Dataset entries
— Begin —
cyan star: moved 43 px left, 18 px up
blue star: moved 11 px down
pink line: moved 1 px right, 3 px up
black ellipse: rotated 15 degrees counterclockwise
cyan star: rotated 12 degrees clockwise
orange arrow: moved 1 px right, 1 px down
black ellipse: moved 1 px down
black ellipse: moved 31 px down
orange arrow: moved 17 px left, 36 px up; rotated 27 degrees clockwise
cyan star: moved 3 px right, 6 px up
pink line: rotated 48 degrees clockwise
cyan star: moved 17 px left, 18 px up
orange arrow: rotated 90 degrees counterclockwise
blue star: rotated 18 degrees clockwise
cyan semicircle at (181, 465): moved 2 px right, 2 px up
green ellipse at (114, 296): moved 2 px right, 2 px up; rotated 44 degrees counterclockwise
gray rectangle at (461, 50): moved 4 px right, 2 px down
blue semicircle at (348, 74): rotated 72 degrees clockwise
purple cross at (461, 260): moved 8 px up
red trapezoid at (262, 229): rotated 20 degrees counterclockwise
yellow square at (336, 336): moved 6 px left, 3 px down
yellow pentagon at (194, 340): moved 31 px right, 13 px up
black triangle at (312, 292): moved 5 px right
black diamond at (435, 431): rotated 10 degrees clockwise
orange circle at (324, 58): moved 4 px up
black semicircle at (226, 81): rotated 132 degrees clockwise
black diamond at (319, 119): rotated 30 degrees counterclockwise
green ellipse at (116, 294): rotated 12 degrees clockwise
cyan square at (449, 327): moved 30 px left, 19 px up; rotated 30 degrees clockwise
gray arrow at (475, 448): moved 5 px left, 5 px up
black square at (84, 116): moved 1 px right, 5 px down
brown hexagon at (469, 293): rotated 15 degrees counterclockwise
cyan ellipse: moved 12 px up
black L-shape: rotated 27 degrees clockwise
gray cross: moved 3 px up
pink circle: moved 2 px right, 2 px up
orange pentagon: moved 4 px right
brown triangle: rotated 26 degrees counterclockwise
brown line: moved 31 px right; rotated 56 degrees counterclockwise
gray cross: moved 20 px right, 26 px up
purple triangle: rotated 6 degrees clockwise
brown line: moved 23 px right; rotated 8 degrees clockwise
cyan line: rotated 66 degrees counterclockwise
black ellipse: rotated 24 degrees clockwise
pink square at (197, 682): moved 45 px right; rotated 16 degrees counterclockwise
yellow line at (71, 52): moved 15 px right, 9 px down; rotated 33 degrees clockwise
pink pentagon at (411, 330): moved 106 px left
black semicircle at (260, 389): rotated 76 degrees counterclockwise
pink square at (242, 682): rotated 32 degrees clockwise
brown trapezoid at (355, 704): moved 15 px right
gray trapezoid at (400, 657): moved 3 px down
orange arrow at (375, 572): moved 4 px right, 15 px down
— End —
Repeat every line of the listing above word for word.

## Response
cyan star: moved 43 px left, 18 px up
blue star: moved 11 px down
pink line: moved 1 px right, 3 px up
black ellipse: rotated 15 degrees counterclockwise
cyan star: rotated 12 degrees clockwise
orange arrow: moved 1 px right, 1 px down
black ellipse: moved 1 px down
black ellipse: moved 31 px down
orange arrow: moved 17 px left, 36 px up; rotated 27 degrees clockwise
cyan star: moved 3 px right, 6 px up
pink line: rotated 48 degrees clockwise
cyan star: moved 17 px left, 18 px up
orange arrow: rotated 90 degrees counterclockwise
blue star: rotated 18 degrees clockwise
cyan semicircle at (181, 465): moved 2 px right, 2 px up
green ellipse at (114, 296): moved 2 px right, 2 px up; rotated 44 degrees counterclockwise
gray rectangle at (461, 50): moved 4 px right, 2 px down
blue semicircle at (348, 74): rotated 72 degrees clockwise
purple cross at (461, 260): moved 8 px up
red trapezoid at (262, 229): rotated 20 degrees counterclockwise
yellow square at (336, 336): moved 6 px left, 3 px down
yellow pentagon at (194, 340): moved 31 px right, 13 px up
black triangle at (312, 292): moved 5 px right
black diamond at (435, 431): rotated 10 degrees clockwise
orange circle at (324, 58): moved 4 px up
black semicircle at (226, 81): rotated 132 degrees clockwise
black diamond at (319, 119): rotated 30 degrees counterclockwise
green ellipse at (116, 294): rotated 12 degrees clockwise
cyan square at (449, 327): moved 30 px left, 19 px up; rotated 30 degrees clockwise
gray arrow at (475, 448): moved 5 px left, 5 px up
black square at (84, 116): moved 1 px right, 5 px down
brown hexagon at (469, 293): rotated 15 degrees counterclockwise
cyan ellipse: moved 12 px up
black L-shape: rotated 27 degrees clockwise
gray cross: moved 3 px up
pink circle: moved 2 px right, 2 px up
orange pentagon: moved 4 px right
brown triangle: rotated 26 degrees counterclockwise
brown line: moved 31 px right; rotated 56 degrees counterclockwise
gray cross: moved 20 px right, 26 px up
purple triangle: rotated 6 degrees clockwise
brown line: moved 23 px right; rotated 8 degrees clockwise
cyan line: rotated 66 degrees counterclockwise
black ellipse: rotated 24 degrees clockwise
pink square at (197, 682): moved 45 px right; rotated 16 degrees counterclockwise
yellow line at (71, 52): moved 15 px right, 9 px down; rotated 33 degrees clockwise
pink pentagon at (411, 330): moved 106 px left
black semicircle at (260, 389): rotated 76 degrees counterclockwise
pink square at (242, 682): rotated 32 degrees clockwise
brown trapezoid at (355, 704): moved 15 px right
gray trapezoid at (400, 657): moved 3 px down
orange arrow at (375, 572): moved 4 px right, 15 px down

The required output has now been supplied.